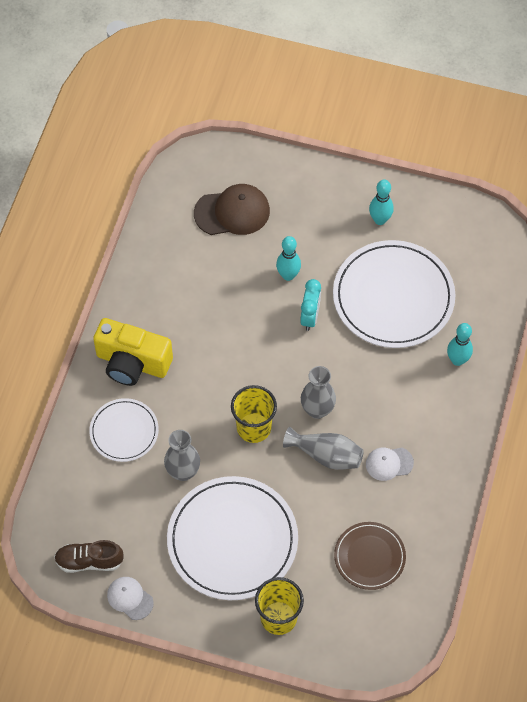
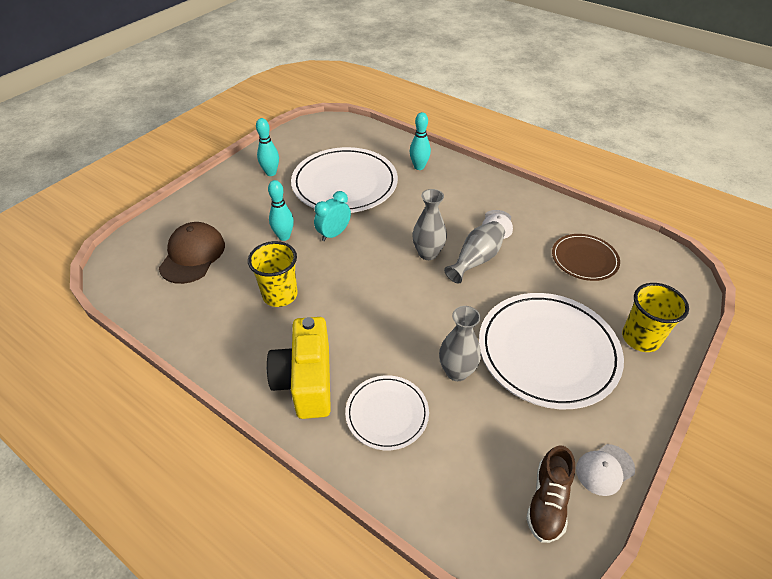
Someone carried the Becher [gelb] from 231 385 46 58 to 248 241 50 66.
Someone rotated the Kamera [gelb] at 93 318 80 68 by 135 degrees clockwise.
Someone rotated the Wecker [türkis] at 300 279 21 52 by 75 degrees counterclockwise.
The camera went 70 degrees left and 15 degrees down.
==
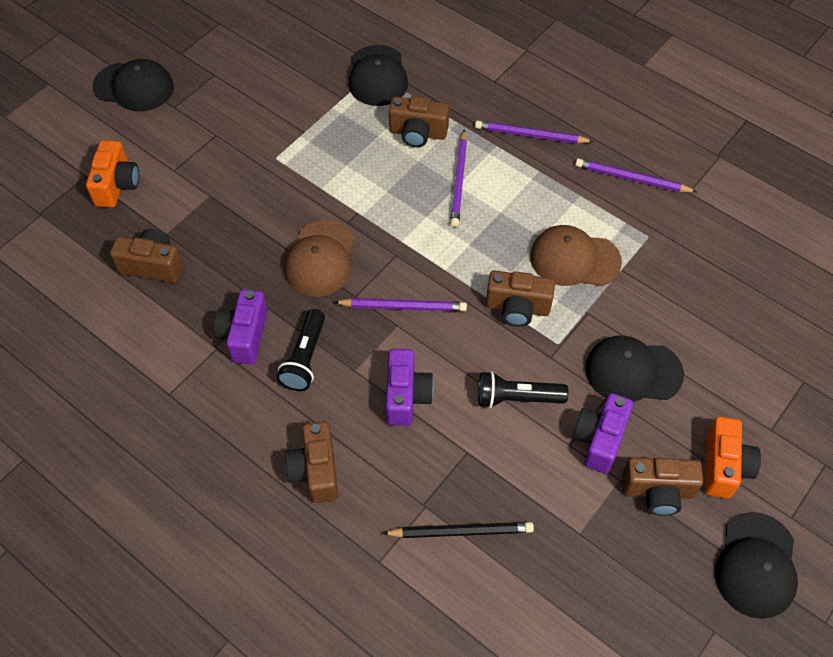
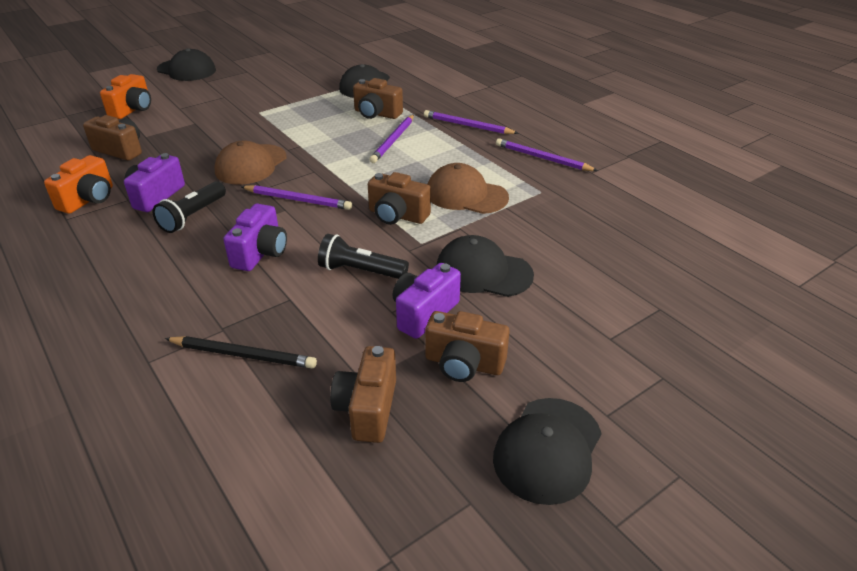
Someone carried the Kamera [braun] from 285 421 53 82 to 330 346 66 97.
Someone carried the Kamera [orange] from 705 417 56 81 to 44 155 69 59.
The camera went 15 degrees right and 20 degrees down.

WHAT IS EXPECTED
Take the stretch of lines above from the one containing "Someone carried the Becher" through the one containing "The camera went 70" and repeat it exactly, adding no other line.

TASK RESPONSE
Someone carried the Becher [gelb] from 231 385 46 58 to 248 241 50 66.
Someone rotated the Kamera [gelb] at 93 318 80 68 by 135 degrees clockwise.
Someone rotated the Wecker [türkis] at 300 279 21 52 by 75 degrees counterclockwise.
The camera went 70 degrees left and 15 degrees down.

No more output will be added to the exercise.